— Exercise requirements —
Scan the data below. Pull out each line where "domino" occurs.

— Data excerpts —
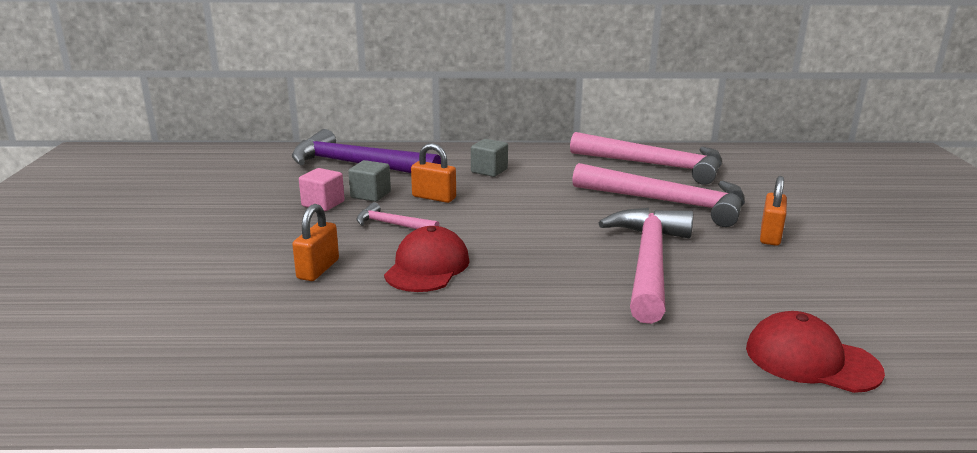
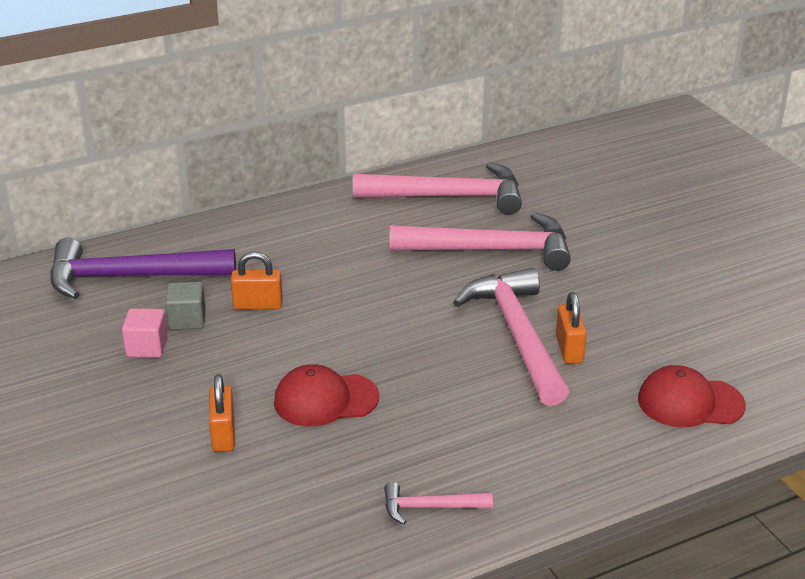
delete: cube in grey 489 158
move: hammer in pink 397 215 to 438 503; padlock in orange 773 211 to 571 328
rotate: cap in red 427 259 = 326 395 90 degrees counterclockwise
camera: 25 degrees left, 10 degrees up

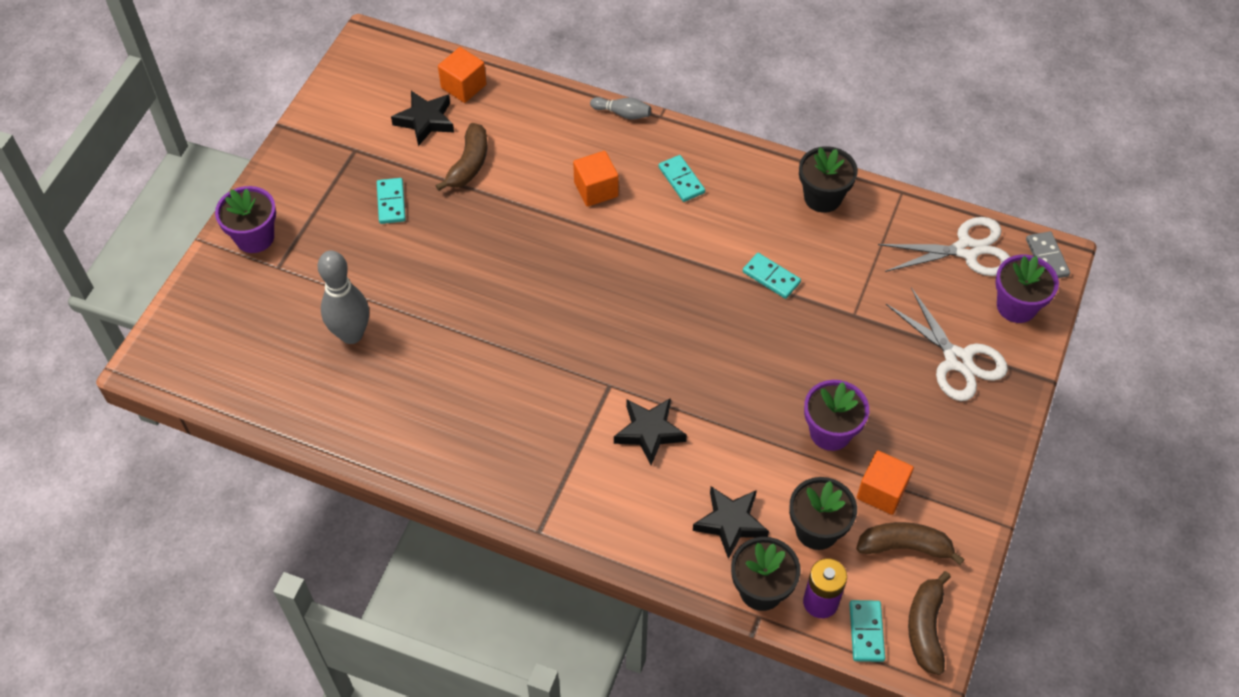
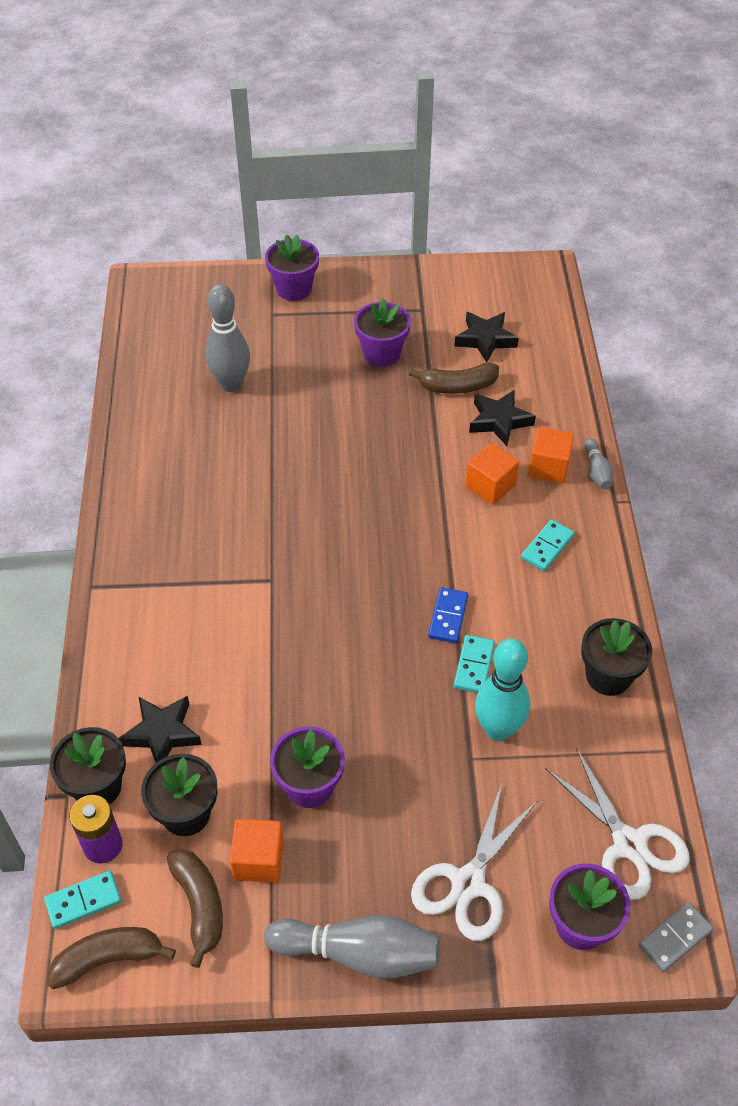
insert: bowling pin in grey 352 947; domino in blue 448 615; bowling pin in turquoise 502 689
move: star in black 650 431 to 502 417; cube in orange 462 75 to 551 455
replace: domino in turquoise 391 201 to flower pot in purple 382 332
camera: 65 degrees right, 5 degrees down

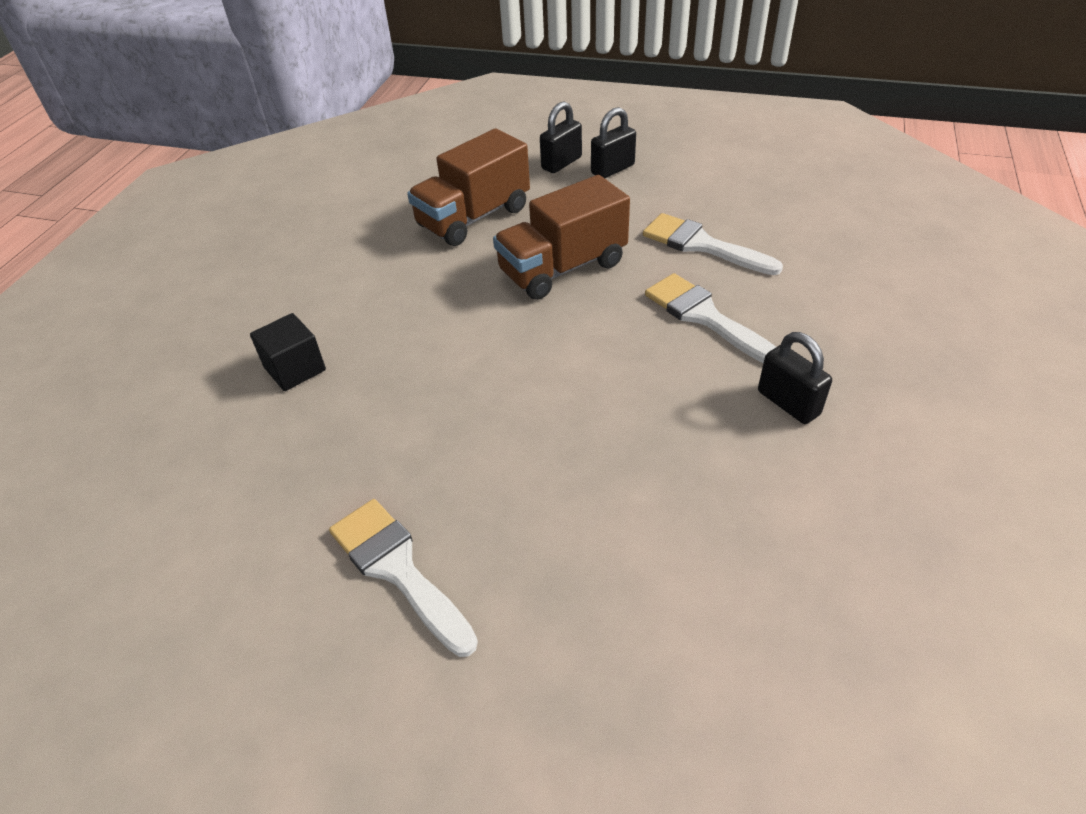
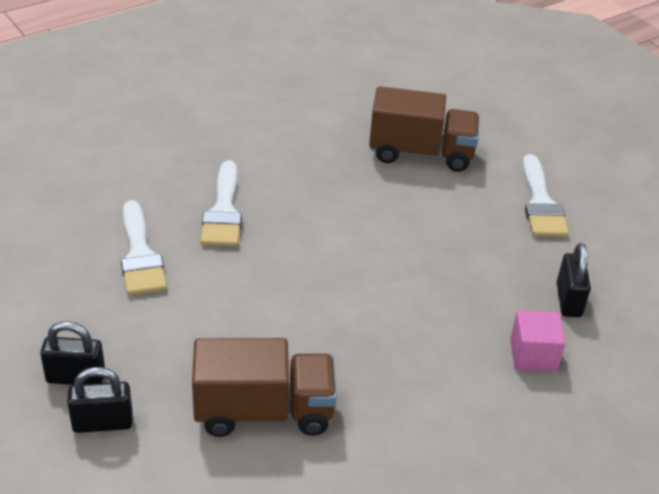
move: truck in brown 561 237 to 424 129; padlock in black 795 378 to 574 280
recolor: cube in black 288 352 to cube in pink 538 341
camera: 145 degrees left, 5 degrees down

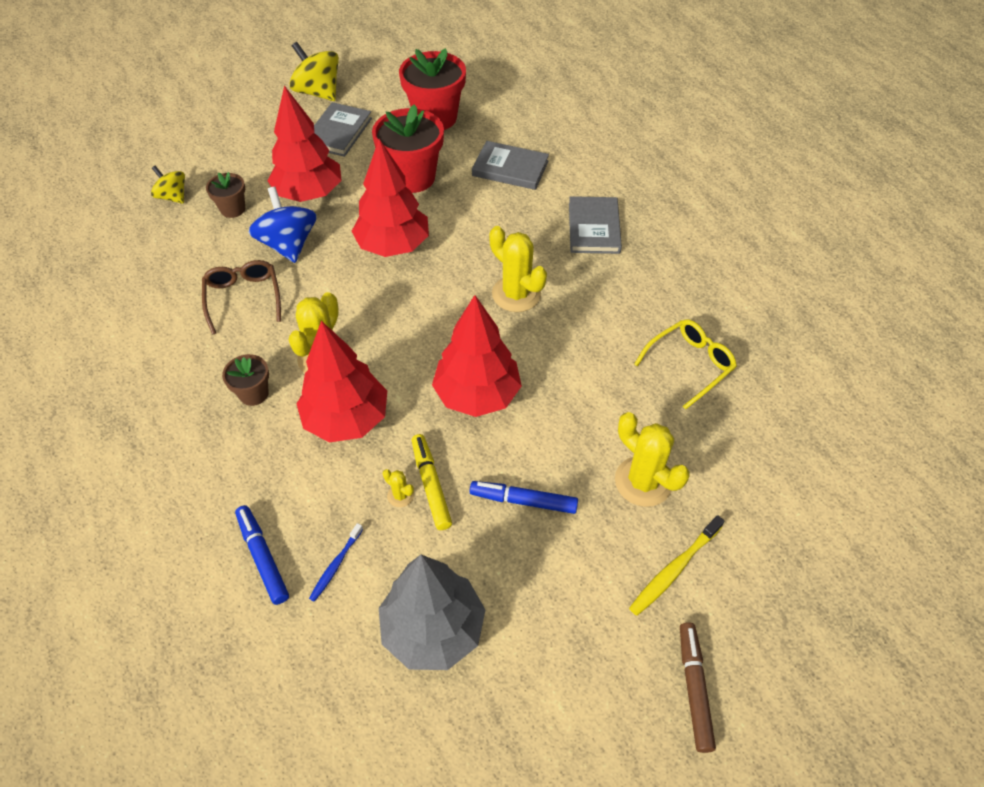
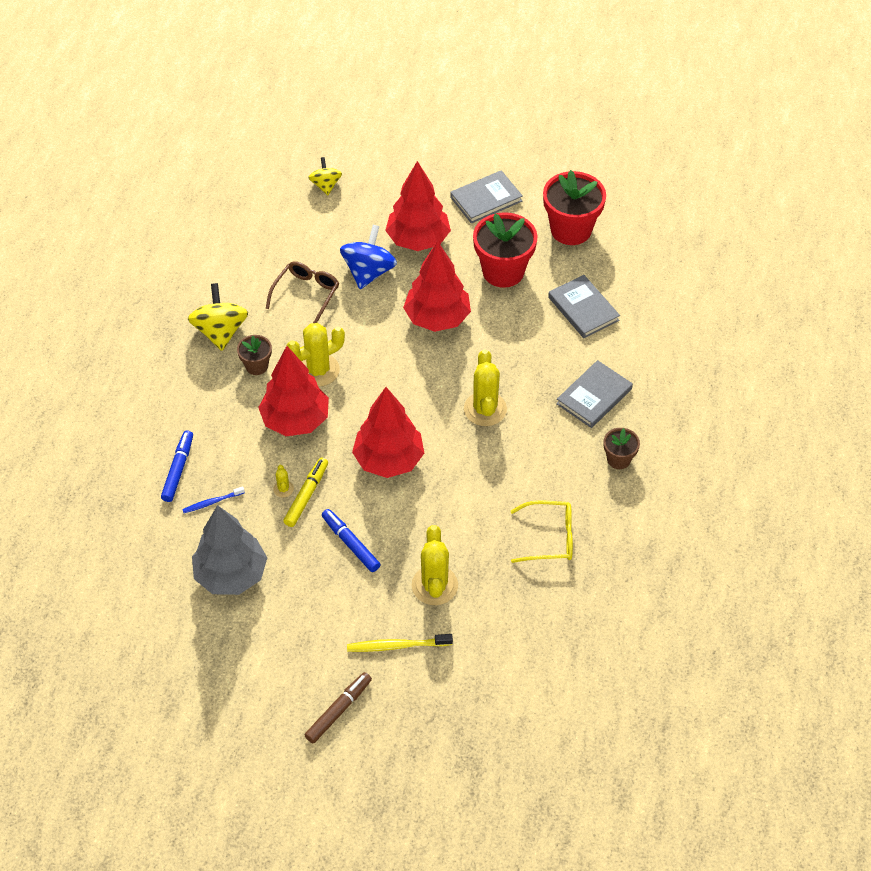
move: spinning top in yellow 314 71 to 218 317; flower pot in brown 225 195 to 622 448
camera: 40 degrees right, 0 degrees up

— Answer to this exercise —
insert: bowling pin in grey 352 947; domino in blue 448 615; bowling pin in turquoise 502 689
replace: domino in turquoise 391 201 to flower pot in purple 382 332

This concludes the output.